## WHAT YOU NEED TO DO
In the data below, find the line containing "orange brick F6:F7", then set down that line and every later line up to and including the line containing "none -> lime cone A6 level 2", exactly.

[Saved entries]
☆ ☆ ☆ ☆
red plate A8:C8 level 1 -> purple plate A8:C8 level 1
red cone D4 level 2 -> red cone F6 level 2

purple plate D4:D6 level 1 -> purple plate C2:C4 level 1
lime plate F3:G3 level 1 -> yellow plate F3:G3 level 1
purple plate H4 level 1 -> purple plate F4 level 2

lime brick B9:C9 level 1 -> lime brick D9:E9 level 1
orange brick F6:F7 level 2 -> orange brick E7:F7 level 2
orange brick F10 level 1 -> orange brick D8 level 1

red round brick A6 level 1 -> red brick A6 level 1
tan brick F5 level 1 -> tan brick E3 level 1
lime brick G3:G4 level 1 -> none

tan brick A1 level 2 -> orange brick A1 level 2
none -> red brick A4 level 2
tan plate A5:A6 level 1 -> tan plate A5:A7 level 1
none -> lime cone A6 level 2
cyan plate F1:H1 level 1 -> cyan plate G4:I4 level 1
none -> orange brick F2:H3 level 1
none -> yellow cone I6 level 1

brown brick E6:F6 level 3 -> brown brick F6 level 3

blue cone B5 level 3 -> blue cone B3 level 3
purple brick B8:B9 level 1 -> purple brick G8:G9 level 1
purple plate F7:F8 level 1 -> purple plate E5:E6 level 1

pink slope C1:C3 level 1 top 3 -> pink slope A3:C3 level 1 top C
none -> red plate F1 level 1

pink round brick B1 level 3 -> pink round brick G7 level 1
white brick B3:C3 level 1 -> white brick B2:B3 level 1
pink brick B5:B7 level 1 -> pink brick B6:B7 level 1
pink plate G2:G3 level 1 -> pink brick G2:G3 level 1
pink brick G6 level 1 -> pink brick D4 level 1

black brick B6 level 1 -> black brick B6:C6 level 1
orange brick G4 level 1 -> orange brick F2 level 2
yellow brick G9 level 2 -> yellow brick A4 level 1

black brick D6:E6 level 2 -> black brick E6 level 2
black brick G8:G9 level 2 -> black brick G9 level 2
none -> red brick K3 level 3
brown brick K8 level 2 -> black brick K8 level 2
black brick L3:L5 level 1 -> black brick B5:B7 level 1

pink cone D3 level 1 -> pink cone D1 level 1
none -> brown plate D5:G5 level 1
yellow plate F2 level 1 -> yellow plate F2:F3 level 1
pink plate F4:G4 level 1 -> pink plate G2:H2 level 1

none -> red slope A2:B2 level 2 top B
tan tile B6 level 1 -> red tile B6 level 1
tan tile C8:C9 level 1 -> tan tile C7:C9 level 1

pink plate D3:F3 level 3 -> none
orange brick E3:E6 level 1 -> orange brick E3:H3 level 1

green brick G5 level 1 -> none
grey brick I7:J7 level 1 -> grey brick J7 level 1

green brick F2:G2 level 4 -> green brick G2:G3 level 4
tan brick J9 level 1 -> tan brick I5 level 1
☆ ☆ ☆ ☆
## TASK ANSWER
orange brick F6:F7 level 2 -> orange brick E7:F7 level 2
orange brick F10 level 1 -> orange brick D8 level 1

red round brick A6 level 1 -> red brick A6 level 1
tan brick F5 level 1 -> tan brick E3 level 1
lime brick G3:G4 level 1 -> none

tan brick A1 level 2 -> orange brick A1 level 2
none -> red brick A4 level 2
tan plate A5:A6 level 1 -> tan plate A5:A7 level 1
none -> lime cone A6 level 2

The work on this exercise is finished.